The full set of entries needs to be reproduced exactly.

== Data for the task

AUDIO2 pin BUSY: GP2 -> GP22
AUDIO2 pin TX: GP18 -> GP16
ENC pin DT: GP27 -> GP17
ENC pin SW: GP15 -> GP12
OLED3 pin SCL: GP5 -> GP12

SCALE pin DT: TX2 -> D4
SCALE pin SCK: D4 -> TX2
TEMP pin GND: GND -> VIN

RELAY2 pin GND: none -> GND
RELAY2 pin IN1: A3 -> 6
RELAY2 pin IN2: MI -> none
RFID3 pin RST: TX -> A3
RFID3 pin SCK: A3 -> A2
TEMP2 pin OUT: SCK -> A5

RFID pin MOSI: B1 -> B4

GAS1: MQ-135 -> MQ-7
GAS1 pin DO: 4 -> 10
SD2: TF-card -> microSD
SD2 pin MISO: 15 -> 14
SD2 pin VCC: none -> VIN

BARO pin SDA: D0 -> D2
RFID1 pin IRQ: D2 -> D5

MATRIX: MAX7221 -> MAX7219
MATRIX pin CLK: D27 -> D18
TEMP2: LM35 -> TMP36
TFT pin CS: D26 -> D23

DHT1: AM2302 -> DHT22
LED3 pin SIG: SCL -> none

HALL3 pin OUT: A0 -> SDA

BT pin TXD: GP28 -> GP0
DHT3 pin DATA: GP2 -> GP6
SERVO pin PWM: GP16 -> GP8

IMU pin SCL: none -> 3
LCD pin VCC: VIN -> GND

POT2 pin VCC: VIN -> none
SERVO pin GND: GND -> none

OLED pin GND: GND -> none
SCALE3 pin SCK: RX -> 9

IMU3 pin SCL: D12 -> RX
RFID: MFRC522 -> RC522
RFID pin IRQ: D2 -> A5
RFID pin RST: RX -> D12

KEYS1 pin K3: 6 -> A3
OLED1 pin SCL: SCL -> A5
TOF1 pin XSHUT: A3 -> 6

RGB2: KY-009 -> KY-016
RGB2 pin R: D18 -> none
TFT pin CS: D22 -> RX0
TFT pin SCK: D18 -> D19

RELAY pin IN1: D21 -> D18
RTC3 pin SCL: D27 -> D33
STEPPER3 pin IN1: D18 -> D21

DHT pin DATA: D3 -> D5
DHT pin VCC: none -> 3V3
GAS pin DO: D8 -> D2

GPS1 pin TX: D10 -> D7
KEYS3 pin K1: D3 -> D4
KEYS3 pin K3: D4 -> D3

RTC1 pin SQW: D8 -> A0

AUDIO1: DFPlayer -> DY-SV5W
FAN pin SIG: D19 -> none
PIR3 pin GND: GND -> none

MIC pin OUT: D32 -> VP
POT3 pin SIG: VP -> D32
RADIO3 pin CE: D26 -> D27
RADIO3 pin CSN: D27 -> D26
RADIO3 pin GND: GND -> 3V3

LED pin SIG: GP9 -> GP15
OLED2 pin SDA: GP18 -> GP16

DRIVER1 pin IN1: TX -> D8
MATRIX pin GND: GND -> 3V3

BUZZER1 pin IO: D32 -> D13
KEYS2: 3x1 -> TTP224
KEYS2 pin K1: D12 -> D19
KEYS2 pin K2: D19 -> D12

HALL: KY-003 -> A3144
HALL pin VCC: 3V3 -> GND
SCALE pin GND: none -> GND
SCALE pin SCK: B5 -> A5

====

--- Expected answer ---
AUDIO2 pin BUSY: GP2 -> GP22
AUDIO2 pin TX: GP18 -> GP16
ENC pin DT: GP27 -> GP17
ENC pin SW: GP15 -> GP12
OLED3 pin SCL: GP5 -> GP12

SCALE pin DT: TX2 -> D4
SCALE pin SCK: D4 -> TX2
TEMP pin GND: GND -> VIN

RELAY2 pin GND: none -> GND
RELAY2 pin IN1: A3 -> 6
RELAY2 pin IN2: MI -> none
RFID3 pin RST: TX -> A3
RFID3 pin SCK: A3 -> A2
TEMP2 pin OUT: SCK -> A5

RFID pin MOSI: B1 -> B4

GAS1: MQ-135 -> MQ-7
GAS1 pin DO: 4 -> 10
SD2: TF-card -> microSD
SD2 pin MISO: 15 -> 14
SD2 pin VCC: none -> VIN

BARO pin SDA: D0 -> D2
RFID1 pin IRQ: D2 -> D5

MATRIX: MAX7221 -> MAX7219
MATRIX pin CLK: D27 -> D18
TEMP2: LM35 -> TMP36
TFT pin CS: D26 -> D23

DHT1: AM2302 -> DHT22
LED3 pin SIG: SCL -> none

HALL3 pin OUT: A0 -> SDA

BT pin TXD: GP28 -> GP0
DHT3 pin DATA: GP2 -> GP6
SERVO pin PWM: GP16 -> GP8

IMU pin SCL: none -> 3
LCD pin VCC: VIN -> GND

POT2 pin VCC: VIN -> none
SERVO pin GND: GND -> none

OLED pin GND: GND -> none
SCALE3 pin SCK: RX -> 9

IMU3 pin SCL: D12 -> RX
RFID: MFRC522 -> RC522
RFID pin IRQ: D2 -> A5
RFID pin RST: RX -> D12

KEYS1 pin K3: 6 -> A3
OLED1 pin SCL: SCL -> A5
TOF1 pin XSHUT: A3 -> 6

RGB2: KY-009 -> KY-016
RGB2 pin R: D18 -> none
TFT pin CS: D22 -> RX0
TFT pin SCK: D18 -> D19

RELAY pin IN1: D21 -> D18
RTC3 pin SCL: D27 -> D33
STEPPER3 pin IN1: D18 -> D21

DHT pin DATA: D3 -> D5
DHT pin VCC: none -> 3V3
GAS pin DO: D8 -> D2

GPS1 pin TX: D10 -> D7
KEYS3 pin K1: D3 -> D4
KEYS3 pin K3: D4 -> D3

RTC1 pin SQW: D8 -> A0

AUDIO1: DFPlayer -> DY-SV5W
FAN pin SIG: D19 -> none
PIR3 pin GND: GND -> none

MIC pin OUT: D32 -> VP
POT3 pin SIG: VP -> D32
RADIO3 pin CE: D26 -> D27
RADIO3 pin CSN: D27 -> D26
RADIO3 pin GND: GND -> 3V3

LED pin SIG: GP9 -> GP15
OLED2 pin SDA: GP18 -> GP16

DRIVER1 pin IN1: TX -> D8
MATRIX pin GND: GND -> 3V3

BUZZER1 pin IO: D32 -> D13
KEYS2: 3x1 -> TTP224
KEYS2 pin K1: D12 -> D19
KEYS2 pin K2: D19 -> D12

HALL: KY-003 -> A3144
HALL pin VCC: 3V3 -> GND
SCALE pin GND: none -> GND
SCALE pin SCK: B5 -> A5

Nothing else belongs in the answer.